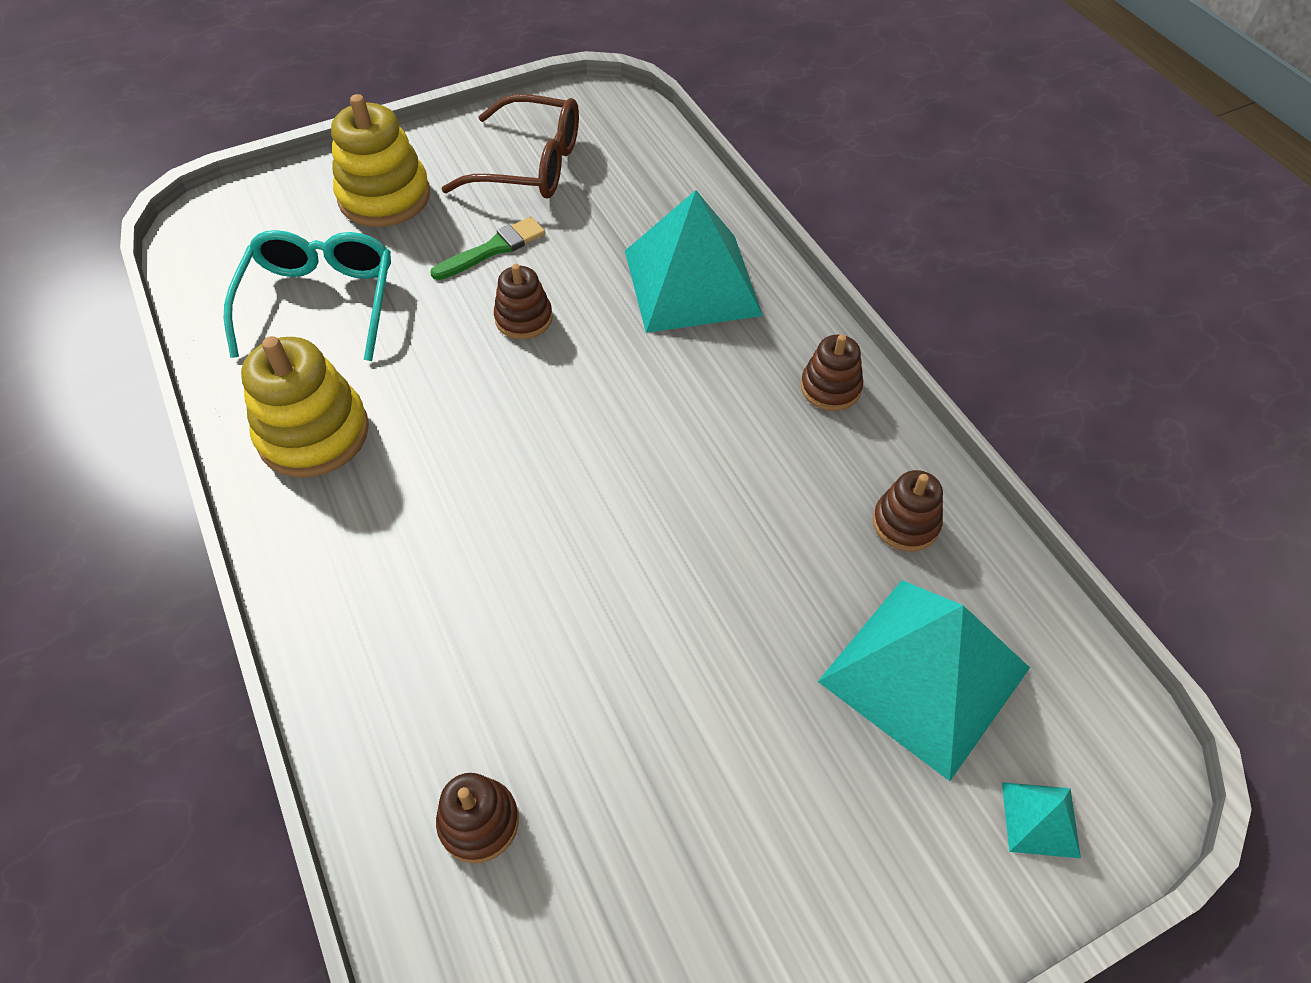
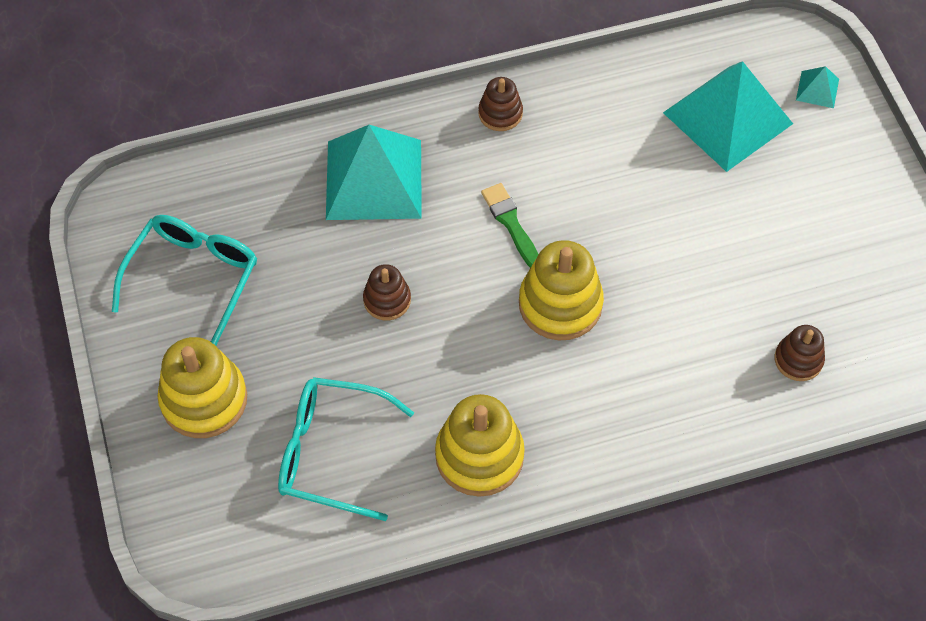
camera: 80 degrees left, 5 degrees up
green brush [430,217,545,280] -> green brush moved to [481,183,539,268]
brown glasses [441,94,579,199] -> turquoise glasses [112,215,257,346]
brown stacking toy [873,470,943,551] -> none
none -> yellow stacking toy [519,240,604,340]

Task requirements →
The line with "brown stacking toy [873,470,943,551] -> none" through the last line of the data: write these out exactly, and no others.

Expected output →
brown stacking toy [873,470,943,551] -> none
none -> yellow stacking toy [519,240,604,340]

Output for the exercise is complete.